(Data for this task Opens)
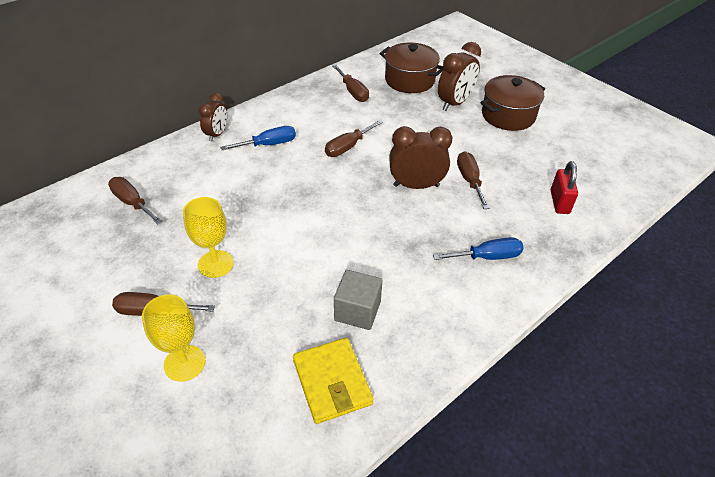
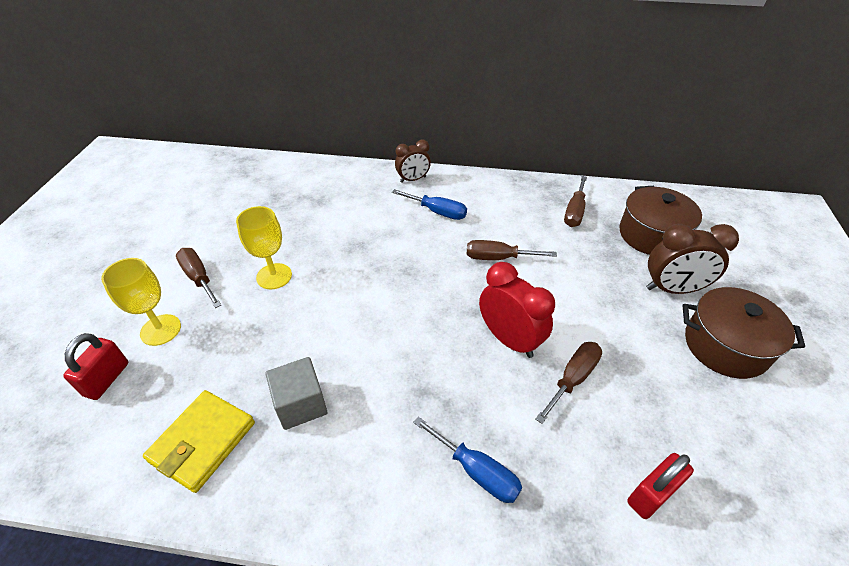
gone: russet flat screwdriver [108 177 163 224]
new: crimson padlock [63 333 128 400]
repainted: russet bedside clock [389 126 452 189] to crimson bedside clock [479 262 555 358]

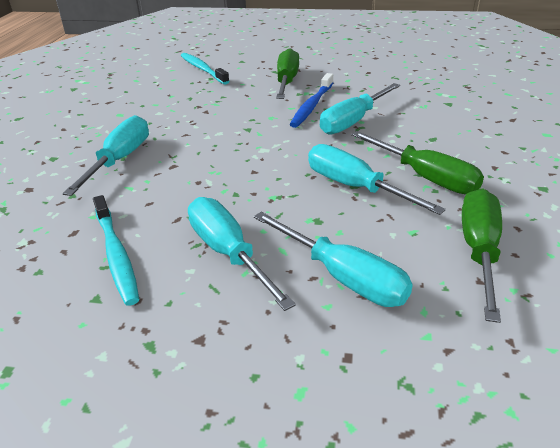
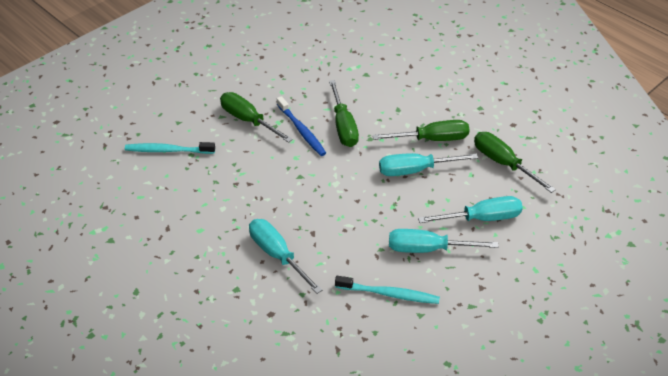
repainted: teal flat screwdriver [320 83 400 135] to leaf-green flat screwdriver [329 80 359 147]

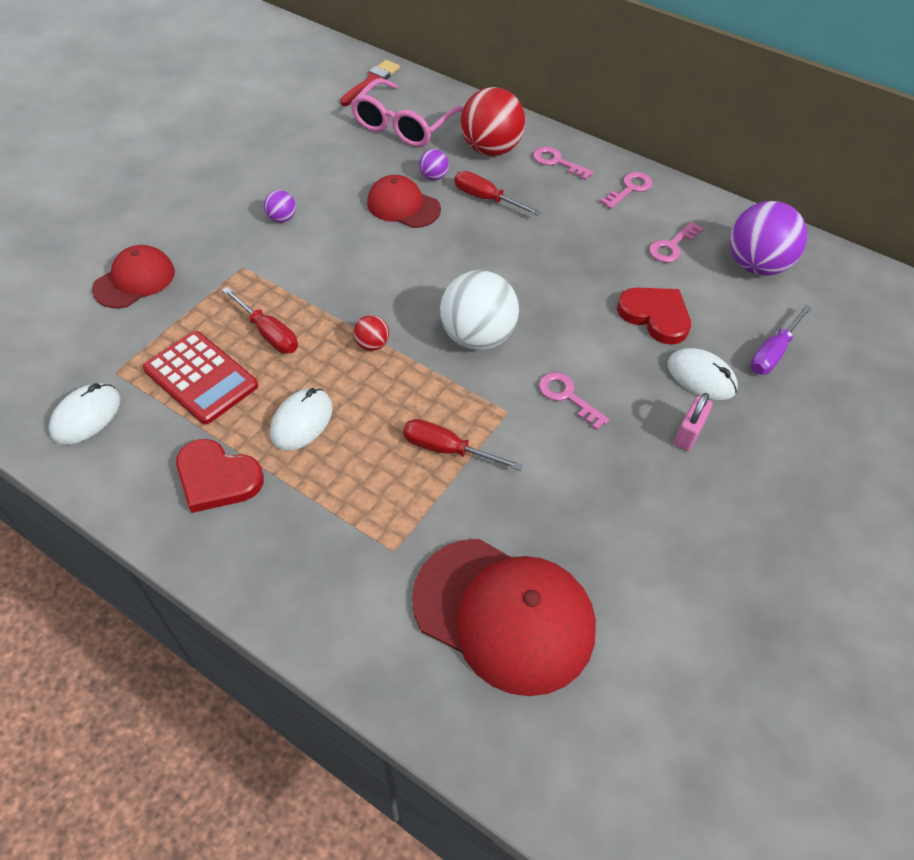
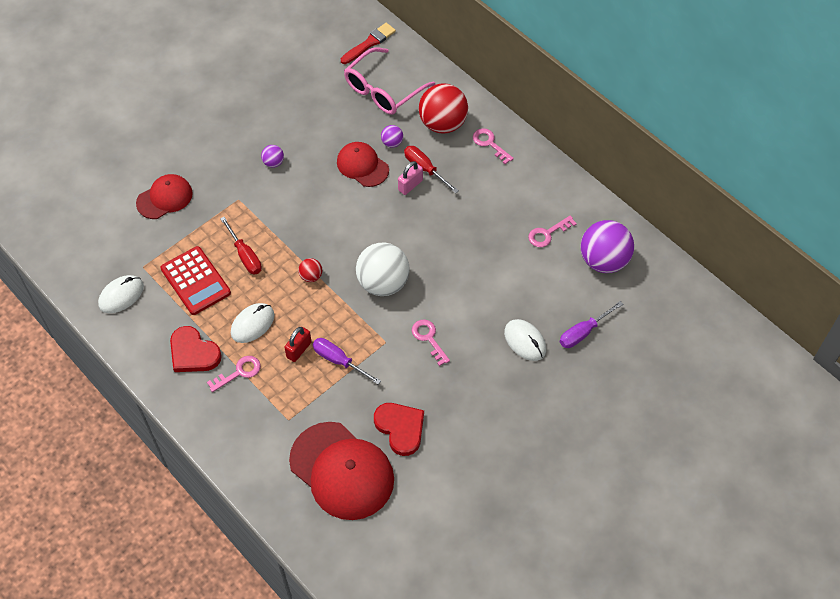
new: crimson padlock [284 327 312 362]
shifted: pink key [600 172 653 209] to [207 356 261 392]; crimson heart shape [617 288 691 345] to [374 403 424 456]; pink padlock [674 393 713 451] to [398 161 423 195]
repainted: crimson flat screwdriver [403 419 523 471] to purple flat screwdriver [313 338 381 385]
(Data for this task Closes)
- Activity
Your answer must be the lines from the line containing "repainted: teal flat" through the final line of the data, written out exactly, both ends included and pictures left out.

- Written answer
repainted: teal flat screwdriver [320 83 400 135] to leaf-green flat screwdriver [329 80 359 147]

new: crimson padlock [284 327 312 362]
shifted: pink key [600 172 653 209] to [207 356 261 392]; crimson heart shape [617 288 691 345] to [374 403 424 456]; pink padlock [674 393 713 451] to [398 161 423 195]
repainted: crimson flat screwdriver [403 419 523 471] to purple flat screwdriver [313 338 381 385]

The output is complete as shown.